%%
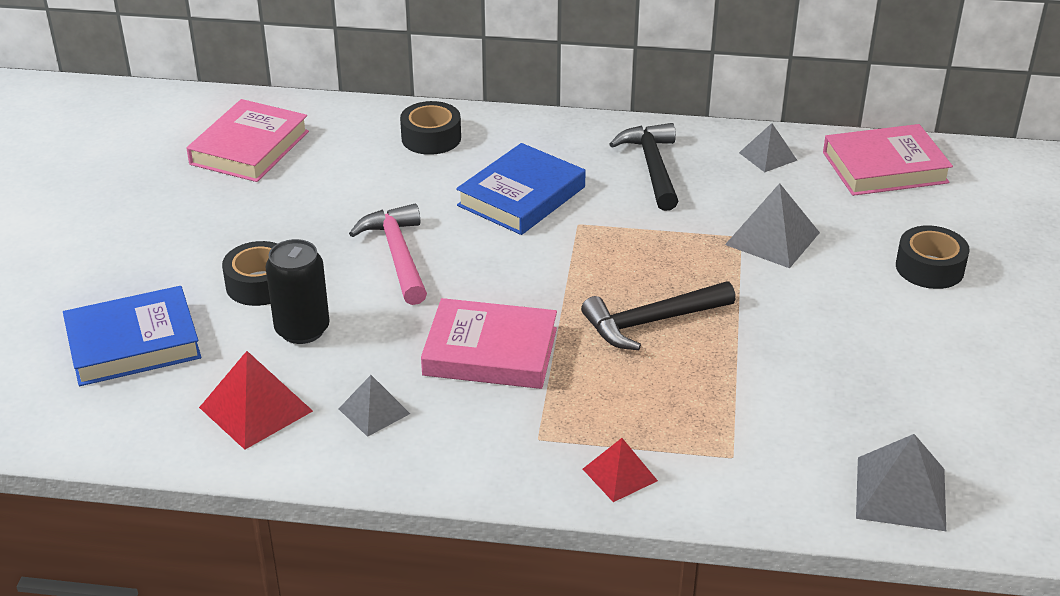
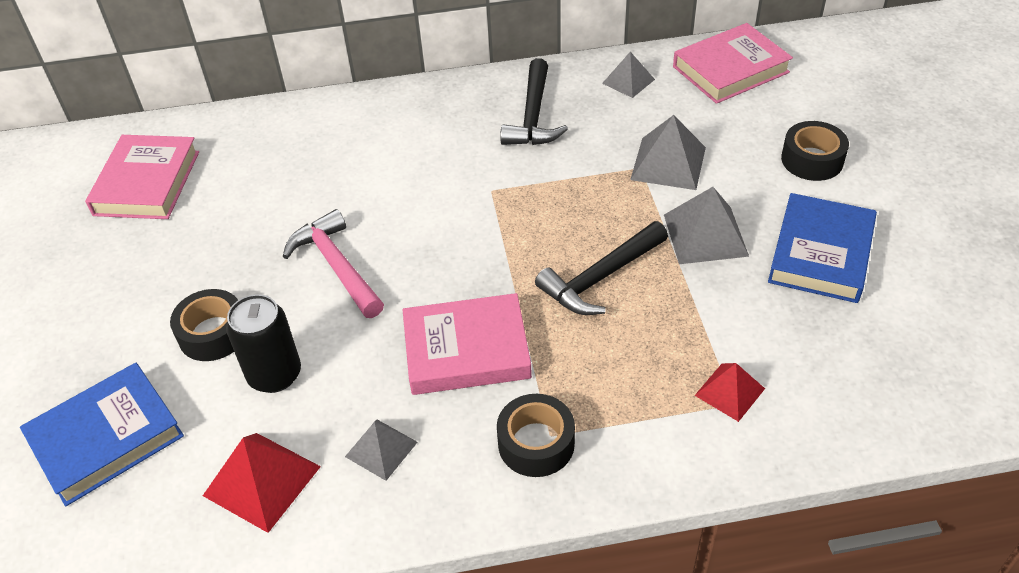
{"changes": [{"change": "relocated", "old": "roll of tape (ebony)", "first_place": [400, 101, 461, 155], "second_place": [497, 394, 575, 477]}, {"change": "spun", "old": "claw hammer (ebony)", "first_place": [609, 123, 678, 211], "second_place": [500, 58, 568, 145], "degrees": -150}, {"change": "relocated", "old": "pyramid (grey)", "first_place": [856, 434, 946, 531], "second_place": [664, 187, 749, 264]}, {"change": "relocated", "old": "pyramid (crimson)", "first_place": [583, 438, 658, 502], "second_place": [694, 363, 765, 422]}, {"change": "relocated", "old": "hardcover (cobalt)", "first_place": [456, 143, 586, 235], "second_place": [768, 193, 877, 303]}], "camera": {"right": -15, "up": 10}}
%%
%%
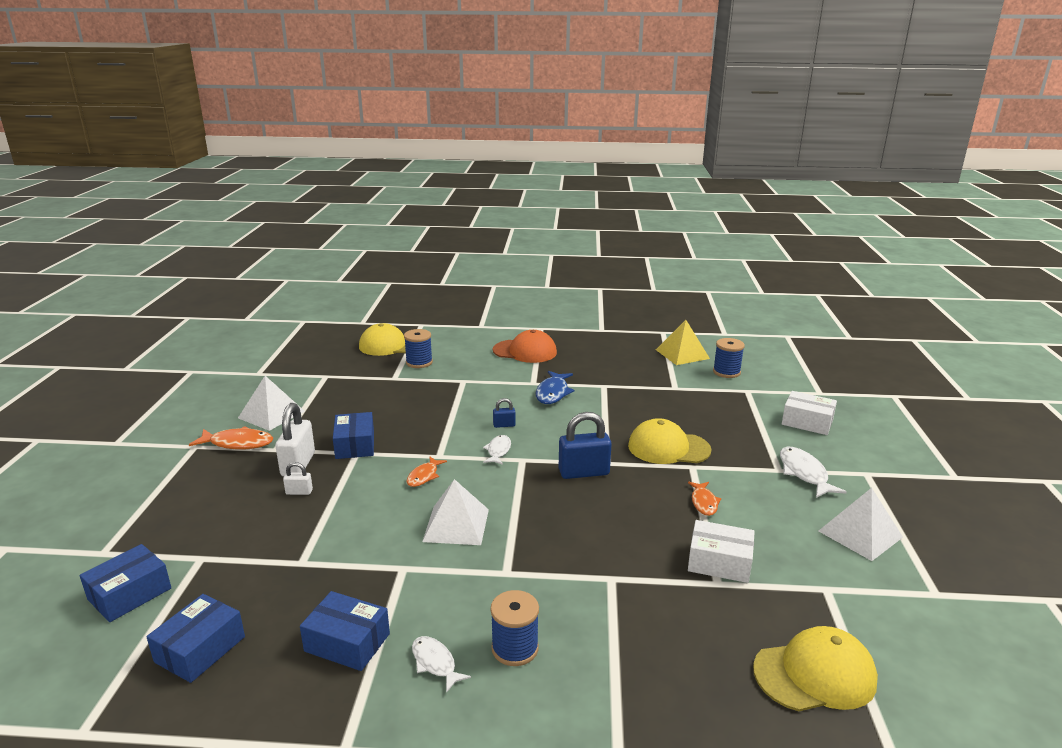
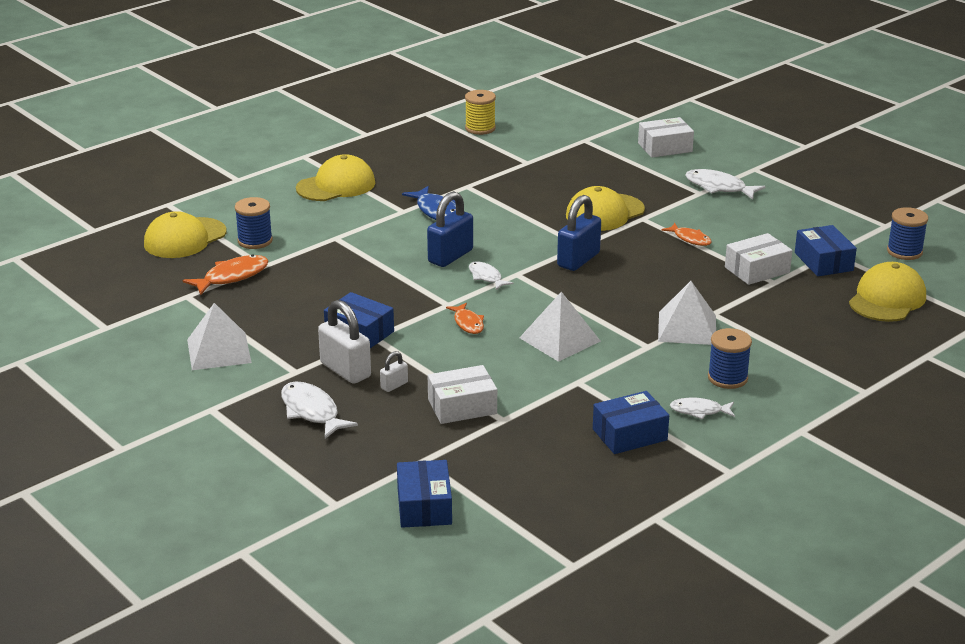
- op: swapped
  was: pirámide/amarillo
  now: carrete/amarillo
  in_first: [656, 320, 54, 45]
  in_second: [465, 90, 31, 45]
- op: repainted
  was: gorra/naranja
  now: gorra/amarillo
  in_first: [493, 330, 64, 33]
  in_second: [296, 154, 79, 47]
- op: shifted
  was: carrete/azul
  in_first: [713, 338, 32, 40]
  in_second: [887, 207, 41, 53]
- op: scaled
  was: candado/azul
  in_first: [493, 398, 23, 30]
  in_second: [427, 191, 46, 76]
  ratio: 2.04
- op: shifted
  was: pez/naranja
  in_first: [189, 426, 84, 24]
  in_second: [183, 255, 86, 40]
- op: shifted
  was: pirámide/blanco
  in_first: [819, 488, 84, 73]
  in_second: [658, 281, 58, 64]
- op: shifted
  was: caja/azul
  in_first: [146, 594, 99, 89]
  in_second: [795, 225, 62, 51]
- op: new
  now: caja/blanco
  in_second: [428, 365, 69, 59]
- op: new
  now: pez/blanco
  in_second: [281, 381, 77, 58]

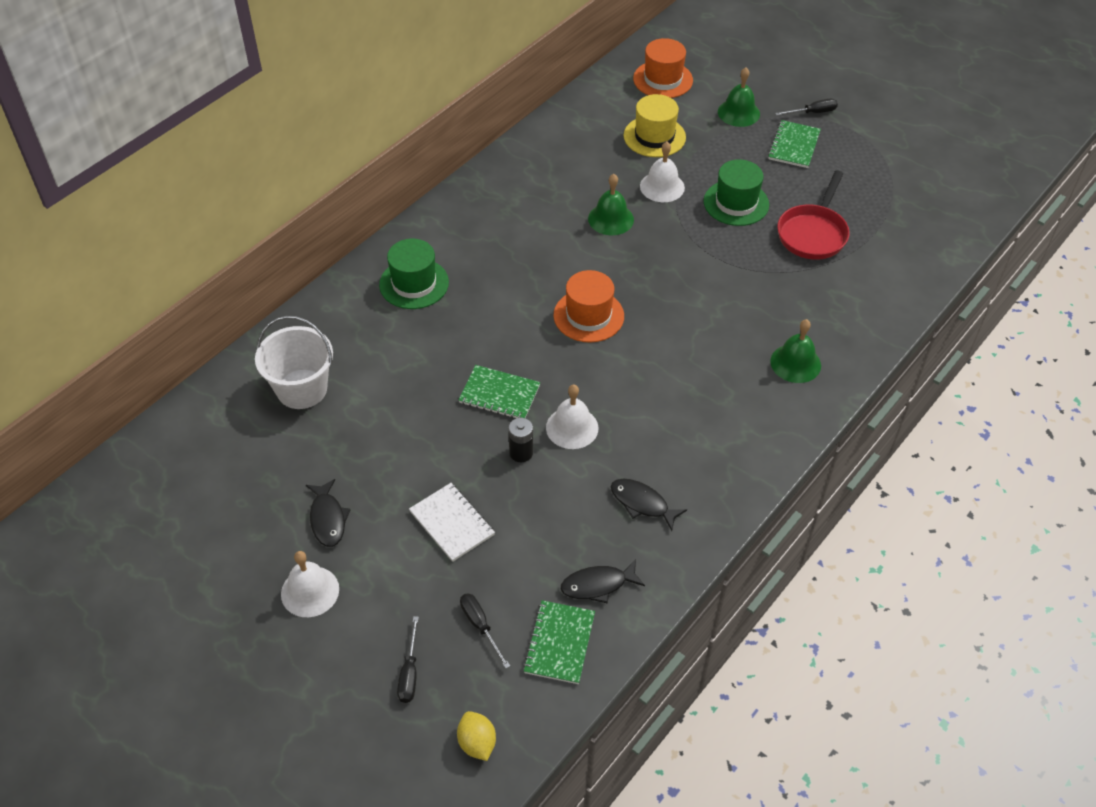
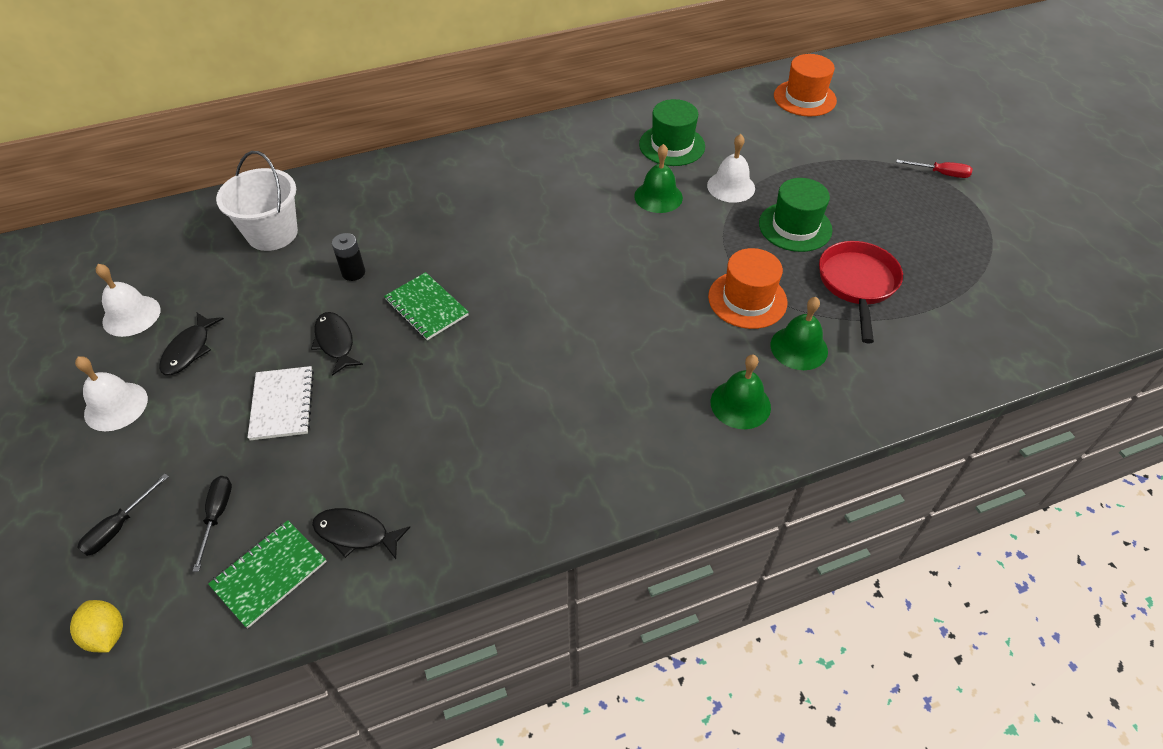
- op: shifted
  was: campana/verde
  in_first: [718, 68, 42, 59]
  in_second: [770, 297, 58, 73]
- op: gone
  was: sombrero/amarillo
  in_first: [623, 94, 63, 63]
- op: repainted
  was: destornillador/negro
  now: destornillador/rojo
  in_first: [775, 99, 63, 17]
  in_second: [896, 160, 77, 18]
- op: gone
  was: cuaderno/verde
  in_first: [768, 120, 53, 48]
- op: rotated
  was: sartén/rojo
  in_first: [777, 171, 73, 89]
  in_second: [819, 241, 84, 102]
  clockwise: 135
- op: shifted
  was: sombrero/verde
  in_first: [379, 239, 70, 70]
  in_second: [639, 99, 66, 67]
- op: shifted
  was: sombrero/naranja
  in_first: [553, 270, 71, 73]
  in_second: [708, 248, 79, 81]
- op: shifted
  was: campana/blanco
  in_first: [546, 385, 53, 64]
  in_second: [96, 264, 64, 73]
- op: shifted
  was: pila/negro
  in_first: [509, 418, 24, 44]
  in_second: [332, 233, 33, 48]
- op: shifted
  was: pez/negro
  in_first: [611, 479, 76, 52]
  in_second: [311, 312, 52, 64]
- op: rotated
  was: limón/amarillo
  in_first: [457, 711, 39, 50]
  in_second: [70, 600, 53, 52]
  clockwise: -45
%%
- **INSTRUCTIONS TO FOLLOW**: Give the count of lines in the data above that hold the string "azul", with no additional words.

- **EXPECTED ANSWER**: 3